INSTRUCTIONS TO FOLLOW:
Begin at the line below that contains "(339, 343) = (506, 486): blue". Repeat it and all remaining lines of the records exactly.

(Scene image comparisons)
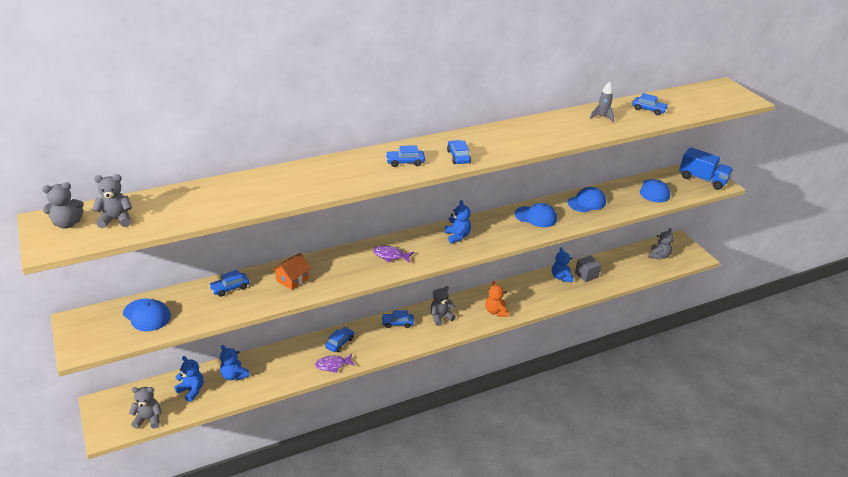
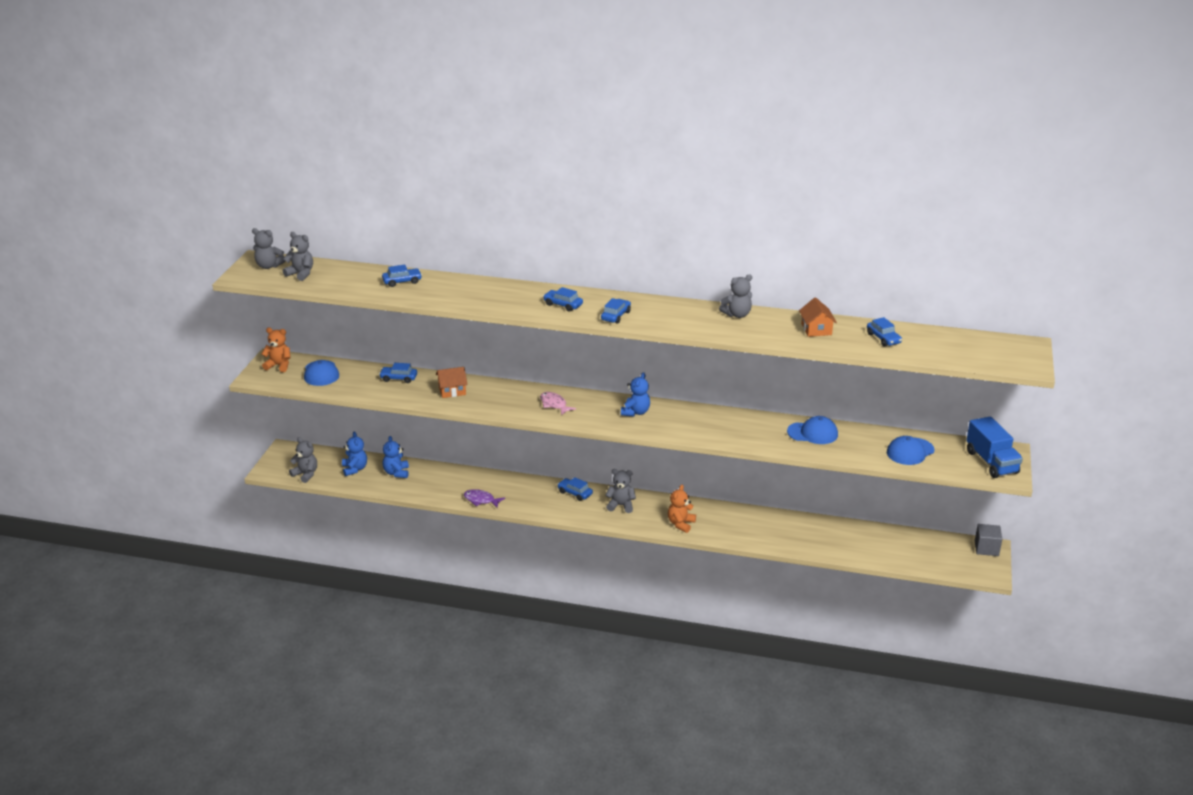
camera: 40 degrees right, 5 degrees down
(91, 325) = (279, 365): none -> orange teddy bear
(339, 343) = (506, 486): blue car -> blue car (402, 281)
(390, 256) = (554, 404): purple fish -> pink fish
(536, 217) = (737, 425): blue cap -> none
(561, 277) = (791, 524): blue teddy bear -> none
(586, 275) = (823, 534): grey cube -> grey cube (986, 548)
(602, 117) = (816, 329): grey rocket -> orange house
(658, 256) = (939, 552): grey teddy bear -> grey teddy bear (737, 315)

ANSWER TO THIS EXERCISE:
(339, 343) = (506, 486): blue car -> blue car (402, 281)
(390, 256) = (554, 404): purple fish -> pink fish
(536, 217) = (737, 425): blue cap -> none
(561, 277) = (791, 524): blue teddy bear -> none
(586, 275) = (823, 534): grey cube -> grey cube (986, 548)
(602, 117) = (816, 329): grey rocket -> orange house
(658, 256) = (939, 552): grey teddy bear -> grey teddy bear (737, 315)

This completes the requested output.